• **YOUR INSTRUCTIONS**:
In the records below, find every line with the word "purple" and copy it.

TASK MATERIAL: Begin

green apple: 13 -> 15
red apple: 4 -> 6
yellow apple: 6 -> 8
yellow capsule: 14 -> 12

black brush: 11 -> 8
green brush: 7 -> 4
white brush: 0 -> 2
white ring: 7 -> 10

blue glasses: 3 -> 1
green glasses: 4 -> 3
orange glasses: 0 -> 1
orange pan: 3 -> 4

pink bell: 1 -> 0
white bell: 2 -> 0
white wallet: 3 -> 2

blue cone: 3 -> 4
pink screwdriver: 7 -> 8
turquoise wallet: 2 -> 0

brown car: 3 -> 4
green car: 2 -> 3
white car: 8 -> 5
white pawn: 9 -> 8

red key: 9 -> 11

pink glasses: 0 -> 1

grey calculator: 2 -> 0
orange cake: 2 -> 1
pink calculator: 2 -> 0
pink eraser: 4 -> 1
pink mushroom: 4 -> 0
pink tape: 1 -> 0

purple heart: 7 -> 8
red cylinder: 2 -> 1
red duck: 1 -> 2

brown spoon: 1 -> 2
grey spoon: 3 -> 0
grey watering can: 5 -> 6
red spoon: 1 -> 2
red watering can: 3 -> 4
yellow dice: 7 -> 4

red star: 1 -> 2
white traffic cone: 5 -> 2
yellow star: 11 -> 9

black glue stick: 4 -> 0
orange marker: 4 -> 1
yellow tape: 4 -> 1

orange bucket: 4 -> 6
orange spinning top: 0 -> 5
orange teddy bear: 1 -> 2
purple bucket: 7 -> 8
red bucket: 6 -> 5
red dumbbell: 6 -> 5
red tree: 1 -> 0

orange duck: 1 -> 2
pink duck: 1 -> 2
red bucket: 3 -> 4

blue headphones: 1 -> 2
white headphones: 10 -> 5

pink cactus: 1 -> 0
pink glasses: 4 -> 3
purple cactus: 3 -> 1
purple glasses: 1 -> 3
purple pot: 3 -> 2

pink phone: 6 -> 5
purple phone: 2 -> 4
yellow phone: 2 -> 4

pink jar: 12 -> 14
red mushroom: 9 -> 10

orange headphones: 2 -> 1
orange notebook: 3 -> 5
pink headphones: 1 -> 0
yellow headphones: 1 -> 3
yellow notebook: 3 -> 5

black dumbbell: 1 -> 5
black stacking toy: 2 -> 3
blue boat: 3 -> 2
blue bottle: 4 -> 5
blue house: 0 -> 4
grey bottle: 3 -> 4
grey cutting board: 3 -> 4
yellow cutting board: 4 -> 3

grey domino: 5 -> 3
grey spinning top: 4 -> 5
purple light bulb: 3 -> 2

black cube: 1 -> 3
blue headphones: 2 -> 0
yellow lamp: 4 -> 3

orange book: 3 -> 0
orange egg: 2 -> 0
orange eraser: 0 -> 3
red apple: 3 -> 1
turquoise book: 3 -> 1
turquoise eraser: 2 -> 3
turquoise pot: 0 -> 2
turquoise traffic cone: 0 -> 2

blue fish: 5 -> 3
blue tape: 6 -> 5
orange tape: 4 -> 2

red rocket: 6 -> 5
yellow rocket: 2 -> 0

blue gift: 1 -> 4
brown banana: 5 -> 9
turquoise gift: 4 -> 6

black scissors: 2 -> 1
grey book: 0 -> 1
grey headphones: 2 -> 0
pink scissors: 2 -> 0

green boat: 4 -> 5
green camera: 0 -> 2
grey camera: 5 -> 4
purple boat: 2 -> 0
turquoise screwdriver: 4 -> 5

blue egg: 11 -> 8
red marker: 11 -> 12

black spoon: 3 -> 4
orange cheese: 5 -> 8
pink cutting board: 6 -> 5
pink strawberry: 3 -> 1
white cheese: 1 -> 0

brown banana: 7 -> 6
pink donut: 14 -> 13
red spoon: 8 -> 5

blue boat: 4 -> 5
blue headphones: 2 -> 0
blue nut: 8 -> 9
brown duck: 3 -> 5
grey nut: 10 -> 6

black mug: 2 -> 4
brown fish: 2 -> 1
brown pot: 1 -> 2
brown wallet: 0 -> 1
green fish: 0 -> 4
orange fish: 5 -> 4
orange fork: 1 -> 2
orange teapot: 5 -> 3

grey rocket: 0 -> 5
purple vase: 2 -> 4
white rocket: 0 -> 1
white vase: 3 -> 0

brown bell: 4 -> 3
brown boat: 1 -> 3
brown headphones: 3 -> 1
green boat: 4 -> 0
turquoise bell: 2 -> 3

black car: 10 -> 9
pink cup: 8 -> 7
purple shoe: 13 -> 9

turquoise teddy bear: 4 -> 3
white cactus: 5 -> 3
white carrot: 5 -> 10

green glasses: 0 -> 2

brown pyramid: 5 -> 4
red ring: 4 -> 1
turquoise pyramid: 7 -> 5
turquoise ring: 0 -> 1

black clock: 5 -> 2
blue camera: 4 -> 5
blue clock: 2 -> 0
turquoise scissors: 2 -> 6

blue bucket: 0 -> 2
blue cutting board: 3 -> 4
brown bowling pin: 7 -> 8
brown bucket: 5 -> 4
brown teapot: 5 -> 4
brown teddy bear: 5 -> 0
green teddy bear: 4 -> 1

TASK MATERIAL: End

• **COMPLETED EXERCISE**:
purple heart: 7 -> 8
purple bucket: 7 -> 8
purple cactus: 3 -> 1
purple glasses: 1 -> 3
purple pot: 3 -> 2
purple phone: 2 -> 4
purple light bulb: 3 -> 2
purple boat: 2 -> 0
purple vase: 2 -> 4
purple shoe: 13 -> 9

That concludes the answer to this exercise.